* **Work instruction**: Of all the entries below, retype only the lines from the one with "C204: 470uF (plus" through the one with "R6: 120k (GND, SUM) -> 120k (SUM, U1/in+)", exactly as they appear.

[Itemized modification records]
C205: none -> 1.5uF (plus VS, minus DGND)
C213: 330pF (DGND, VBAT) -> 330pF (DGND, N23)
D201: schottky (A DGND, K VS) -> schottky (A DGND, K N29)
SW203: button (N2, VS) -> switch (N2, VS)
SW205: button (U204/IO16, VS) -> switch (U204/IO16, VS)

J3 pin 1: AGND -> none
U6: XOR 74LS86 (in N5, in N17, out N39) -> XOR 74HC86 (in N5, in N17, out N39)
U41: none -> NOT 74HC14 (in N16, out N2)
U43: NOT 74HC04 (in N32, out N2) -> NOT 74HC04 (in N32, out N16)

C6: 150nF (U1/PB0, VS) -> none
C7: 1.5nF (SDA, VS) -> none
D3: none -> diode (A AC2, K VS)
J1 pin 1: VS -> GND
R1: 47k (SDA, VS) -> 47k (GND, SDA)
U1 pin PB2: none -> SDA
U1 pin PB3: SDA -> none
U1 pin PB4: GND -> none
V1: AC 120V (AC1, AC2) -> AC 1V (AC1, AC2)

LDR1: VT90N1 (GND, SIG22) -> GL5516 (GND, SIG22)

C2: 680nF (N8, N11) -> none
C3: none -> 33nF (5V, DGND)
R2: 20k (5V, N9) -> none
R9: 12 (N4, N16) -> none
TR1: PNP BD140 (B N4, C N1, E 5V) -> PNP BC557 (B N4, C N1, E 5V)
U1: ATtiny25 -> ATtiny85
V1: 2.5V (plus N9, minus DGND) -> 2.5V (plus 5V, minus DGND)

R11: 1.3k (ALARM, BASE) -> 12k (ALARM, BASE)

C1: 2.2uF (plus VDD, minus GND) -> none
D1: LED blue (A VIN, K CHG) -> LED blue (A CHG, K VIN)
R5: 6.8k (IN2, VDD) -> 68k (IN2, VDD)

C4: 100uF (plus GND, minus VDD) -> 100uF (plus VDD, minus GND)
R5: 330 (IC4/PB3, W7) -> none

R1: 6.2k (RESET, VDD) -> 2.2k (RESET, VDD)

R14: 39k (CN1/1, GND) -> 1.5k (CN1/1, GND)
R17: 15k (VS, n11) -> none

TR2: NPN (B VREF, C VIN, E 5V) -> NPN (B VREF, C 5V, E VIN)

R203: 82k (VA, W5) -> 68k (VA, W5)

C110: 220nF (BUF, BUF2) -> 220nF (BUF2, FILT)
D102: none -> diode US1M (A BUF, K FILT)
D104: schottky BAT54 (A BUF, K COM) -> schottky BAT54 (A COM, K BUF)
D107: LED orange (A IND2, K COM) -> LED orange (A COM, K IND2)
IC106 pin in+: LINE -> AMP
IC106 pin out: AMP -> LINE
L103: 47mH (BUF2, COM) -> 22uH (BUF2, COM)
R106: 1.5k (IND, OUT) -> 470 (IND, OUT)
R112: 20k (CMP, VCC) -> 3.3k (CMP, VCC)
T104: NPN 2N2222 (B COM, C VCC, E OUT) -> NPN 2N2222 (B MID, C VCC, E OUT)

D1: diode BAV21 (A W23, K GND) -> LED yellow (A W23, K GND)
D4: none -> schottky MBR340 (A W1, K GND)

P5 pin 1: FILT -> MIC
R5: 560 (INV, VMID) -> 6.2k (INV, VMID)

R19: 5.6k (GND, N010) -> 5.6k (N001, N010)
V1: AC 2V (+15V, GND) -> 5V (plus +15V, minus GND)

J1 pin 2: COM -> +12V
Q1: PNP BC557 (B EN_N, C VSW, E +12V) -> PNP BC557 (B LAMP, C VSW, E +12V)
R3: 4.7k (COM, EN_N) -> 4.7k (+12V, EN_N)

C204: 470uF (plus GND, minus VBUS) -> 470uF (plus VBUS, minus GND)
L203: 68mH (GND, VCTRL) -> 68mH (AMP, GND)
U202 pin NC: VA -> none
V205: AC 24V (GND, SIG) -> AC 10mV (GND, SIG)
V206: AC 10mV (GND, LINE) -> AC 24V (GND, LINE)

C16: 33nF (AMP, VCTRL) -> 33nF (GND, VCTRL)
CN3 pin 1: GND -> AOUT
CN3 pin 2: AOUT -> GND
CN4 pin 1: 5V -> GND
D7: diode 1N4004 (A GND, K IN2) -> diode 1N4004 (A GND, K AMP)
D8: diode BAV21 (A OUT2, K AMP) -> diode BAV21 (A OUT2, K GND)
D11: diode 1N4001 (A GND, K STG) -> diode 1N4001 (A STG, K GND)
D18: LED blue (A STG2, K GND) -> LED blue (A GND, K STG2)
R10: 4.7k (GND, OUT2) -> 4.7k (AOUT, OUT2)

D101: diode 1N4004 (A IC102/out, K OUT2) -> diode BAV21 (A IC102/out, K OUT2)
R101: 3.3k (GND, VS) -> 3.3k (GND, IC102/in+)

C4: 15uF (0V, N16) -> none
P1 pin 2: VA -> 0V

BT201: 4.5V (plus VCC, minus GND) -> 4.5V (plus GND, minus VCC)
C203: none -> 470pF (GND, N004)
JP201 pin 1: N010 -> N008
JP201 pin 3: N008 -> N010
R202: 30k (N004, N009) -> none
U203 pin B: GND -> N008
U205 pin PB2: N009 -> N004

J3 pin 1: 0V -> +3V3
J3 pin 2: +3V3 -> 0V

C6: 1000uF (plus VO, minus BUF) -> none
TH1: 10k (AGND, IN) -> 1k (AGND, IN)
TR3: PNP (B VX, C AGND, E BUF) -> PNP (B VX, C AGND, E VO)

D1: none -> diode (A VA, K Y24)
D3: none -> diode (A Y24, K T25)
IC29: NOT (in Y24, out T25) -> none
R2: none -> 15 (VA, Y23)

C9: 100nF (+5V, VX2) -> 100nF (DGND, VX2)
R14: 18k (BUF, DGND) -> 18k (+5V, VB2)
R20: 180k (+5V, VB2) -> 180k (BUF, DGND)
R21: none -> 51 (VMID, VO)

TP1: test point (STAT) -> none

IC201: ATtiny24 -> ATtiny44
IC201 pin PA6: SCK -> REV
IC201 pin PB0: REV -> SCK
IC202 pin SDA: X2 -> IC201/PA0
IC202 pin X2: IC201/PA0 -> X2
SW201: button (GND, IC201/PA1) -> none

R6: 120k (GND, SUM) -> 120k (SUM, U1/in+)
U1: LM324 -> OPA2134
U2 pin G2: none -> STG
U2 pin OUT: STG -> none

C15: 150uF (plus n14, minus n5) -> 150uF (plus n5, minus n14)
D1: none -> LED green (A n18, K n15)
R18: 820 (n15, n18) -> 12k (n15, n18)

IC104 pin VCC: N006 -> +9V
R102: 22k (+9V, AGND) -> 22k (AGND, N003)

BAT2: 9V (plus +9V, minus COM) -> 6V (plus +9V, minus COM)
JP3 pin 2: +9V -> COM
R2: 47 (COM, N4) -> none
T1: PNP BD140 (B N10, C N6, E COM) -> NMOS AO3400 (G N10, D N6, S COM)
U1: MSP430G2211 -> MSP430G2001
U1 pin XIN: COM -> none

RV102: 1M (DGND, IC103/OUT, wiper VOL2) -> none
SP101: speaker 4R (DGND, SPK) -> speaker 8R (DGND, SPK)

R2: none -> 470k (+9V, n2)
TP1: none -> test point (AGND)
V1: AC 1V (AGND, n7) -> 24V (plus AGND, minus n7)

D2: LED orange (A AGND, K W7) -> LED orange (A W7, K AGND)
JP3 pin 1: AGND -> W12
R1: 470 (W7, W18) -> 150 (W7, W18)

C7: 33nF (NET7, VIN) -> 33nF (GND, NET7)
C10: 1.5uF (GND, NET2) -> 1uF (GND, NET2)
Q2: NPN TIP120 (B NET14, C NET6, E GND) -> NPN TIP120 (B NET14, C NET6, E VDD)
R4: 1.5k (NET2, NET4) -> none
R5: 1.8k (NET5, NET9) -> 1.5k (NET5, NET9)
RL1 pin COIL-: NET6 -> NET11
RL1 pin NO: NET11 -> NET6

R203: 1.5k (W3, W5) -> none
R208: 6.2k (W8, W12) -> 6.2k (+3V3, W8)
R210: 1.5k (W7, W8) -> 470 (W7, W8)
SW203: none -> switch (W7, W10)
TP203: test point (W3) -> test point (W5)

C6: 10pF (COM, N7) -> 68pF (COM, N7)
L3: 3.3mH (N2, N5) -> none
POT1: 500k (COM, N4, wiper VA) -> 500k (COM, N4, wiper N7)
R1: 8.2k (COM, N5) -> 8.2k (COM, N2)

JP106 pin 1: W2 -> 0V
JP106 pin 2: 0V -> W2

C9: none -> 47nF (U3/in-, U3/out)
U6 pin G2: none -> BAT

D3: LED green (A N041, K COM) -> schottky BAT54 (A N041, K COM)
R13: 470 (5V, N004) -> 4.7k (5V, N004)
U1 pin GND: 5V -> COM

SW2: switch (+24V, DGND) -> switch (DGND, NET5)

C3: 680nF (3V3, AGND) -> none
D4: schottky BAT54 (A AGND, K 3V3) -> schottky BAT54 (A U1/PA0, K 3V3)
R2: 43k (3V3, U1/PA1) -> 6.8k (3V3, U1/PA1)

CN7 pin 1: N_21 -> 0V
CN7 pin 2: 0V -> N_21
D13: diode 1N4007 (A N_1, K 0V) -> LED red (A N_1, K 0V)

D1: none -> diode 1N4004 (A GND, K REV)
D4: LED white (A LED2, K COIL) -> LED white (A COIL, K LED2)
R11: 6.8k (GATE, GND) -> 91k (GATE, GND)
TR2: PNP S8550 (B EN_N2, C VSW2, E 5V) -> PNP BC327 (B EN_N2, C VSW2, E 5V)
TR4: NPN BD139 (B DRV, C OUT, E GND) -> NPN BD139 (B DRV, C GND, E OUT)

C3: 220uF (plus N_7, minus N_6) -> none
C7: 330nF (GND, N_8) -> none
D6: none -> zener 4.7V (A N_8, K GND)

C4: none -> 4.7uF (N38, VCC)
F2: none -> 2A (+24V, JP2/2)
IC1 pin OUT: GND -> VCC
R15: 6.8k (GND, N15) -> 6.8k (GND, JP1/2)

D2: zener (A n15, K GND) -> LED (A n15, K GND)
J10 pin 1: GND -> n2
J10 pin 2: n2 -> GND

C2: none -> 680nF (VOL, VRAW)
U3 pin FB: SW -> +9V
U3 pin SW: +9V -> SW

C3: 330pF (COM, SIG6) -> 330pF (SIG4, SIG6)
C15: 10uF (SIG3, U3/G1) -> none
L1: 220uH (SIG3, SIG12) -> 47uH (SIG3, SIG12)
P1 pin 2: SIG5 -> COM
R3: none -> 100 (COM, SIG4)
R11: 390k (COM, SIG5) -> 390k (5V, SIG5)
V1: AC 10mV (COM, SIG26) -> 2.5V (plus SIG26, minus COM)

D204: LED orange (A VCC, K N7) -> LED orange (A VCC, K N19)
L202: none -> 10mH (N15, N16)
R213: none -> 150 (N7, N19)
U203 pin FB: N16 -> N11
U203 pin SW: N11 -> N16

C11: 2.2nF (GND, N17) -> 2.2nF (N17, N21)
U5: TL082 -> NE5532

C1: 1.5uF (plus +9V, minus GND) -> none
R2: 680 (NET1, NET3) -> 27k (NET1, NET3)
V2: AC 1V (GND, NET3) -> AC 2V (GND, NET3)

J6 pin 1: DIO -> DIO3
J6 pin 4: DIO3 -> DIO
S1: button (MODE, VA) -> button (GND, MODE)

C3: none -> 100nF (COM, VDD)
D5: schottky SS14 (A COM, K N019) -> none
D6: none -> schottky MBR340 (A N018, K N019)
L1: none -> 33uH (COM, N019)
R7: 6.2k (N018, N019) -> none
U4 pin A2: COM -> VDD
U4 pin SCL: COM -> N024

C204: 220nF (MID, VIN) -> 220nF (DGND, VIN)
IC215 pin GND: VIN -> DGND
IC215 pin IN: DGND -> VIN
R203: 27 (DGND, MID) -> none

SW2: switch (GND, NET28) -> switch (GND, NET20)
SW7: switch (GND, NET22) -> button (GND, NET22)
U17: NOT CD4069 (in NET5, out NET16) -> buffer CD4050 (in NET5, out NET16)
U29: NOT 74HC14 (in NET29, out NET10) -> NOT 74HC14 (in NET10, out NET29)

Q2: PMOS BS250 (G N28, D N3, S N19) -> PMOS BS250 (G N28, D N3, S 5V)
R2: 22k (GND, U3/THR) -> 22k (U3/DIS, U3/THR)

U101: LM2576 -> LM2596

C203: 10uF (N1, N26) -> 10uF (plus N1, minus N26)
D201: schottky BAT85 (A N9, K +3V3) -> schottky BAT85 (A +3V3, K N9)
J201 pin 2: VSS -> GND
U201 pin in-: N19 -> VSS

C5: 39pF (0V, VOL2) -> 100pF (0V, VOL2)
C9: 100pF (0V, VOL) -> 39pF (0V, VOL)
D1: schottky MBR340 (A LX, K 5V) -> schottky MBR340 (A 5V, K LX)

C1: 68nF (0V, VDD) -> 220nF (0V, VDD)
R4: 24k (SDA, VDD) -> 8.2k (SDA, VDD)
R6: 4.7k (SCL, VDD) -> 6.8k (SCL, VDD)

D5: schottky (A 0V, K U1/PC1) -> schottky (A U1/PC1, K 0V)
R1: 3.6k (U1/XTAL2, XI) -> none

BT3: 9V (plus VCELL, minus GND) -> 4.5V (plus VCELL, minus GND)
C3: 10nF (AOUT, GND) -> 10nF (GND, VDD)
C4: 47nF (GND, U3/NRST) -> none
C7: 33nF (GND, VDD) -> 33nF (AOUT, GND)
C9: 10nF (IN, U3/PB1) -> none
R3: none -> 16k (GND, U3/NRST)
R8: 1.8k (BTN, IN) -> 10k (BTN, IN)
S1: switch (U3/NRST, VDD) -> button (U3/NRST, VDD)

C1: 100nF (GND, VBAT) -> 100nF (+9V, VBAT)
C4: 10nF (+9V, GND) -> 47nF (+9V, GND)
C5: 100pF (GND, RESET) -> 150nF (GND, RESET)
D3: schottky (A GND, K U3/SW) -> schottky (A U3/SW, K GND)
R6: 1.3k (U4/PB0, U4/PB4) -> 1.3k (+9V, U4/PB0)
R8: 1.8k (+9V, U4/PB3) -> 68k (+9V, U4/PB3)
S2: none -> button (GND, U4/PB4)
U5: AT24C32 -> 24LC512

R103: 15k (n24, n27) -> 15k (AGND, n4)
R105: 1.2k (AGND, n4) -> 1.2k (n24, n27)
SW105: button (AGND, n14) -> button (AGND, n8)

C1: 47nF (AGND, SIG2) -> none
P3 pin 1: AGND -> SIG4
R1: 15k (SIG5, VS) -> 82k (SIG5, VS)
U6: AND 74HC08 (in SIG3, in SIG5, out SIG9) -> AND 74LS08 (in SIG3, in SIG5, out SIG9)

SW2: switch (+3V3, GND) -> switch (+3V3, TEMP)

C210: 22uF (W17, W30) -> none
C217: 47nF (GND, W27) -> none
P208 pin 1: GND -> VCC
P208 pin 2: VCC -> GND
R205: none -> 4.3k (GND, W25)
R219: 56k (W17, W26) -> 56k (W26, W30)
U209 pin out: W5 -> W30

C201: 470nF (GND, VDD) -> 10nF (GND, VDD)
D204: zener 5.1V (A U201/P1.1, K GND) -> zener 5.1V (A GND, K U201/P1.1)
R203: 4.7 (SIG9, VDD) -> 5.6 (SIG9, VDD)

* **Expected output**:
C204: 470uF (plus GND, minus VBUS) -> 470uF (plus VBUS, minus GND)
L203: 68mH (GND, VCTRL) -> 68mH (AMP, GND)
U202 pin NC: VA -> none
V205: AC 24V (GND, SIG) -> AC 10mV (GND, SIG)
V206: AC 10mV (GND, LINE) -> AC 24V (GND, LINE)

C16: 33nF (AMP, VCTRL) -> 33nF (GND, VCTRL)
CN3 pin 1: GND -> AOUT
CN3 pin 2: AOUT -> GND
CN4 pin 1: 5V -> GND
D7: diode 1N4004 (A GND, K IN2) -> diode 1N4004 (A GND, K AMP)
D8: diode BAV21 (A OUT2, K AMP) -> diode BAV21 (A OUT2, K GND)
D11: diode 1N4001 (A GND, K STG) -> diode 1N4001 (A STG, K GND)
D18: LED blue (A STG2, K GND) -> LED blue (A GND, K STG2)
R10: 4.7k (GND, OUT2) -> 4.7k (AOUT, OUT2)

D101: diode 1N4004 (A IC102/out, K OUT2) -> diode BAV21 (A IC102/out, K OUT2)
R101: 3.3k (GND, VS) -> 3.3k (GND, IC102/in+)

C4: 15uF (0V, N16) -> none
P1 pin 2: VA -> 0V

BT201: 4.5V (plus VCC, minus GND) -> 4.5V (plus GND, minus VCC)
C203: none -> 470pF (GND, N004)
JP201 pin 1: N010 -> N008
JP201 pin 3: N008 -> N010
R202: 30k (N004, N009) -> none
U203 pin B: GND -> N008
U205 pin PB2: N009 -> N004

J3 pin 1: 0V -> +3V3
J3 pin 2: +3V3 -> 0V

C6: 1000uF (plus VO, minus BUF) -> none
TH1: 10k (AGND, IN) -> 1k (AGND, IN)
TR3: PNP (B VX, C AGND, E BUF) -> PNP (B VX, C AGND, E VO)

D1: none -> diode (A VA, K Y24)
D3: none -> diode (A Y24, K T25)
IC29: NOT (in Y24, out T25) -> none
R2: none -> 15 (VA, Y23)

C9: 100nF (+5V, VX2) -> 100nF (DGND, VX2)
R14: 18k (BUF, DGND) -> 18k (+5V, VB2)
R20: 180k (+5V, VB2) -> 180k (BUF, DGND)
R21: none -> 51 (VMID, VO)

TP1: test point (STAT) -> none

IC201: ATtiny24 -> ATtiny44
IC201 pin PA6: SCK -> REV
IC201 pin PB0: REV -> SCK
IC202 pin SDA: X2 -> IC201/PA0
IC202 pin X2: IC201/PA0 -> X2
SW201: button (GND, IC201/PA1) -> none

R6: 120k (GND, SUM) -> 120k (SUM, U1/in+)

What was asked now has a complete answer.